TASK TO COMPLETE » Reproduce verbatim the lines of the material below, starting at the line with "pos1: [631, 252, 87, 66]" and ending at the line with "pos1: [299, 452, 54, 56]", both inclusive; skip the rest.

STORED DATA Start Marker

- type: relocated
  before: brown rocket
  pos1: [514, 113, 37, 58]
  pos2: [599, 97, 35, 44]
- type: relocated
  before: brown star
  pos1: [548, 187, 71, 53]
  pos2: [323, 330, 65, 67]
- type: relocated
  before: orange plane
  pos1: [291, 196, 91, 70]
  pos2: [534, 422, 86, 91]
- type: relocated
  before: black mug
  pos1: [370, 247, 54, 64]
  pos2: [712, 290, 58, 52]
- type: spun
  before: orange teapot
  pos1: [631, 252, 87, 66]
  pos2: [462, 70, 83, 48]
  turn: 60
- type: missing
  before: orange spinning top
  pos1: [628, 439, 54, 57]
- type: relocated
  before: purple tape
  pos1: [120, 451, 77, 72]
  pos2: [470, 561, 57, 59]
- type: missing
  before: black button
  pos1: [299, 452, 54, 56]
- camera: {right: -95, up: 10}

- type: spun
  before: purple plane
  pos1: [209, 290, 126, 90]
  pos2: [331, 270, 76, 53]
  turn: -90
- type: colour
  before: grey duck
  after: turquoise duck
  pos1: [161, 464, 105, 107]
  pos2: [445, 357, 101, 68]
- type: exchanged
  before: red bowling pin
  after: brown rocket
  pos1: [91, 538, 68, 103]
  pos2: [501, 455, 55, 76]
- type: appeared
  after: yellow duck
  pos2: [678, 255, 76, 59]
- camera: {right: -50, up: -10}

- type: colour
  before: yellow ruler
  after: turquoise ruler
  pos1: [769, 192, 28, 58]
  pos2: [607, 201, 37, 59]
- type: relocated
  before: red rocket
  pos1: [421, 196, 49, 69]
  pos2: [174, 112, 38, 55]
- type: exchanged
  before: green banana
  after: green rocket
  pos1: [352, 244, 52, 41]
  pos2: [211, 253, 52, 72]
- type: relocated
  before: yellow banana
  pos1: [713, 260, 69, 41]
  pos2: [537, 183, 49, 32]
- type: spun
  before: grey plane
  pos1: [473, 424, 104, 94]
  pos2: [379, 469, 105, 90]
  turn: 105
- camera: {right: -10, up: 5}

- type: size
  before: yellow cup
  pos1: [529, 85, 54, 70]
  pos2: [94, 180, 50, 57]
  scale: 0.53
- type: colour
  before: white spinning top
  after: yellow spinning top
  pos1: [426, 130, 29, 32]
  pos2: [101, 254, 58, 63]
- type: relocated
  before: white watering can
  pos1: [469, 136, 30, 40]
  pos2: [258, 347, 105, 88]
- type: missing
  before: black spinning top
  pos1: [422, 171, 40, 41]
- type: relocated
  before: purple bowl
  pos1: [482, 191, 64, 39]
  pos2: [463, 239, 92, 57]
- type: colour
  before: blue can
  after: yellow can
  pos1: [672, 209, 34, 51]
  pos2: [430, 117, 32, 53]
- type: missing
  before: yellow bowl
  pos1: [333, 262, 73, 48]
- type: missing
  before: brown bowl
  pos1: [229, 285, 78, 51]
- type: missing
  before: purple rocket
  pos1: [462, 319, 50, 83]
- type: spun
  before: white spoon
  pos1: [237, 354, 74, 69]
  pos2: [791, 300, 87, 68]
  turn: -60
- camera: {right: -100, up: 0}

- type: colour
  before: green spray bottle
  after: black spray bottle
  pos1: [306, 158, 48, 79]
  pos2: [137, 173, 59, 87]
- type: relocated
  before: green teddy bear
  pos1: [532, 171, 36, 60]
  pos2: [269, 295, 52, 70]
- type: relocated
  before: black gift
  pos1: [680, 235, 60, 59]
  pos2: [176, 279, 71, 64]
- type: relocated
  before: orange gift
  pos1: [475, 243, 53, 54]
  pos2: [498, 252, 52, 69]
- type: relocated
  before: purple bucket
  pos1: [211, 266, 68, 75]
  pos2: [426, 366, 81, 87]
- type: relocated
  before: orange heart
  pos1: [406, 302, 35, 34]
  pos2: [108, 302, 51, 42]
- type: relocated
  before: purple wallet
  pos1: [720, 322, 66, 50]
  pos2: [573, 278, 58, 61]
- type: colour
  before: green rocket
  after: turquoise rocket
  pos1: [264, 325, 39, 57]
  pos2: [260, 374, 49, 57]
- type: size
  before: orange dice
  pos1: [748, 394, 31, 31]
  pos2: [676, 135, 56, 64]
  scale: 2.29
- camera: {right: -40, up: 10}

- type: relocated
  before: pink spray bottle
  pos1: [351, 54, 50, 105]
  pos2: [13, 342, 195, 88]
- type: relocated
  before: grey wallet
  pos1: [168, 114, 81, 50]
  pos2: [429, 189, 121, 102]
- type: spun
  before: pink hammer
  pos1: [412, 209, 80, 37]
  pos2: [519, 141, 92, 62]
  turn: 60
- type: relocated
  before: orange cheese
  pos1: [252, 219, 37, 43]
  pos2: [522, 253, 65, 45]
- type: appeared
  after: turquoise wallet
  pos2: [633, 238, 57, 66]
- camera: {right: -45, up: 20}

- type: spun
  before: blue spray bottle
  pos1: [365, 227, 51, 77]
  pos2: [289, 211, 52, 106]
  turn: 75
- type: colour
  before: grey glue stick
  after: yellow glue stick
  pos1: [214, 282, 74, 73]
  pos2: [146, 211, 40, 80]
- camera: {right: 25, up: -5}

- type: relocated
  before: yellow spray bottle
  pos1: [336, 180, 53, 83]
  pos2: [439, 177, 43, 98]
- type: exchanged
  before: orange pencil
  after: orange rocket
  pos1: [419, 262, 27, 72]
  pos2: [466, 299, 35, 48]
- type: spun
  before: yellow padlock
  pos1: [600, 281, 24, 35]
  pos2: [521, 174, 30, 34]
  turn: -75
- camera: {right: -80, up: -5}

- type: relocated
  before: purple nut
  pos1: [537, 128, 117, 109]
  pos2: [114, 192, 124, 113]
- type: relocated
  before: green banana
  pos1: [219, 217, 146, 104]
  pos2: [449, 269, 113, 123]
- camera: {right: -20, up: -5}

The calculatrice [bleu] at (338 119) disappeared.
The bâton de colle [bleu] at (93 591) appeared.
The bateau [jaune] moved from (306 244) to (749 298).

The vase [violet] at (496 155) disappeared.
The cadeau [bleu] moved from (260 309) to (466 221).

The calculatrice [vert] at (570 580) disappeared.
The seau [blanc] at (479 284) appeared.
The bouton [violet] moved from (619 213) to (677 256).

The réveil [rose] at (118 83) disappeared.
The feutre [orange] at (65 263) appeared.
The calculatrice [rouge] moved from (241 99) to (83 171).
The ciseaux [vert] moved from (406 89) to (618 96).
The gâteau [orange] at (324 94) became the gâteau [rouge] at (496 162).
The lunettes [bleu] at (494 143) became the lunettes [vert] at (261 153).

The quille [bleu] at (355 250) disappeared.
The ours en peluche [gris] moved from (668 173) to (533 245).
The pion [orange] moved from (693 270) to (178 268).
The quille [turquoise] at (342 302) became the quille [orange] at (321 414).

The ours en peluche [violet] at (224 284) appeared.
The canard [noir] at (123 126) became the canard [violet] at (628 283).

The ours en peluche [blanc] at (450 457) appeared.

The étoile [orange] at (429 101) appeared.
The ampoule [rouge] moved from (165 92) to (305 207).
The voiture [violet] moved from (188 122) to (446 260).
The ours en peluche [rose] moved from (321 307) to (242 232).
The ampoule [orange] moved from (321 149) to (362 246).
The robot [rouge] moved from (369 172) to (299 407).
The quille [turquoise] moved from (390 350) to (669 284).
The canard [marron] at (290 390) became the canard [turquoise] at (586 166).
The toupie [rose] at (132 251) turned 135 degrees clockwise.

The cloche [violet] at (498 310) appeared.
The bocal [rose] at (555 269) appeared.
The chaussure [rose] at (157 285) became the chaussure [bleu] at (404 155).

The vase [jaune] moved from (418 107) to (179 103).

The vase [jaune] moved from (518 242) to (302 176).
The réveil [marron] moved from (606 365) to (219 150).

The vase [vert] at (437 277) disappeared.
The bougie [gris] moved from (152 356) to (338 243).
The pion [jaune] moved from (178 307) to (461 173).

STORED DATA End Marker

RESULT BELOW »
  pos1: [631, 252, 87, 66]
  pos2: [462, 70, 83, 48]
  turn: 60
- type: missing
  before: orange spinning top
  pos1: [628, 439, 54, 57]
- type: relocated
  before: purple tape
  pos1: [120, 451, 77, 72]
  pos2: [470, 561, 57, 59]
- type: missing
  before: black button
  pos1: [299, 452, 54, 56]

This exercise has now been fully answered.